**WHAT THE TASK ASKS**
Apart from the images, every record here needs to be copied exactly.

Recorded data

_____

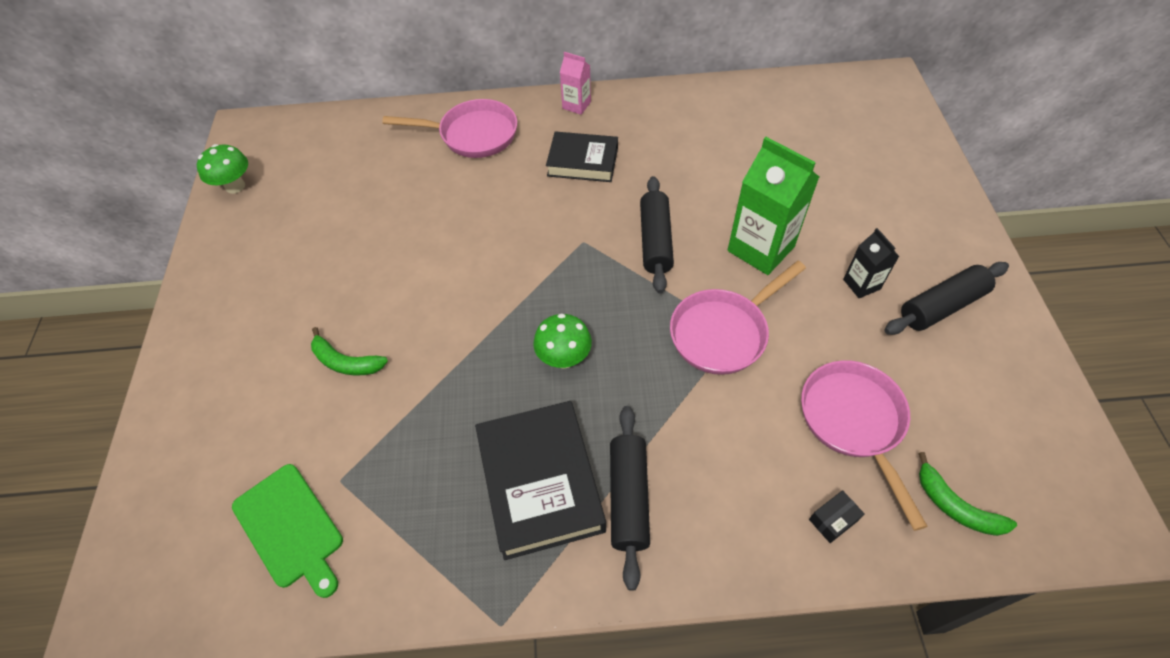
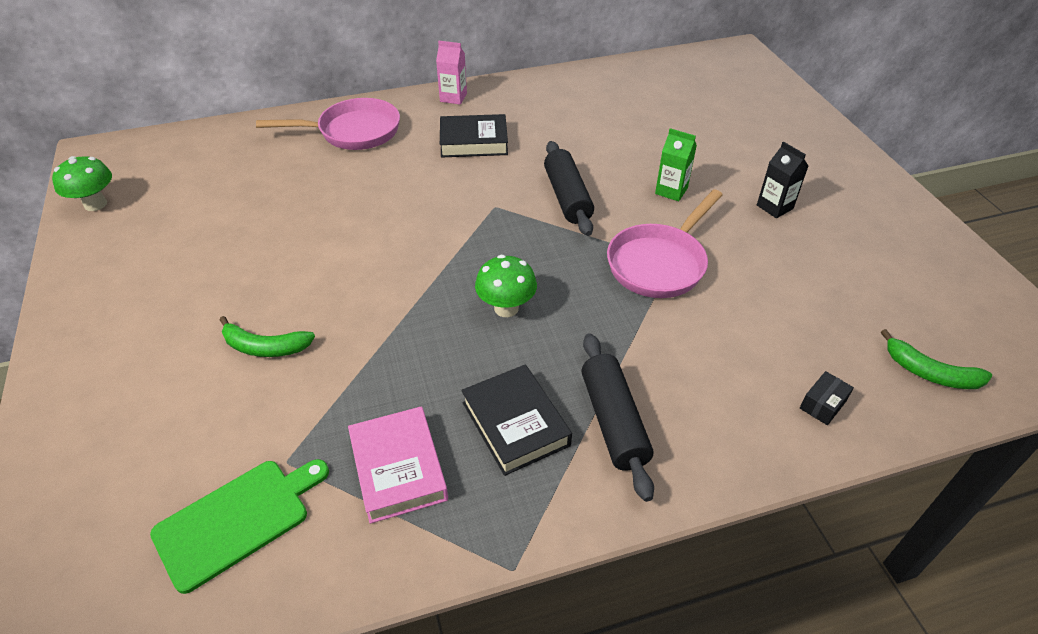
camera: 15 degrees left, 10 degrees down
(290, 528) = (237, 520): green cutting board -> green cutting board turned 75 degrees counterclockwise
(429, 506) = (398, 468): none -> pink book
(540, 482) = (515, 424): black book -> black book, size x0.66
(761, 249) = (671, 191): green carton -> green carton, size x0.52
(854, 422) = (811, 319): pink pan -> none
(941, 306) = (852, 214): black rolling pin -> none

_____

**TASK RESULT**
camera: 15 degrees left, 10 degrees down
(290, 528) = (237, 520): green cutting board -> green cutting board turned 75 degrees counterclockwise
(429, 506) = (398, 468): none -> pink book
(540, 482) = (515, 424): black book -> black book, size x0.66
(761, 249) = (671, 191): green carton -> green carton, size x0.52
(854, 422) = (811, 319): pink pan -> none
(941, 306) = (852, 214): black rolling pin -> none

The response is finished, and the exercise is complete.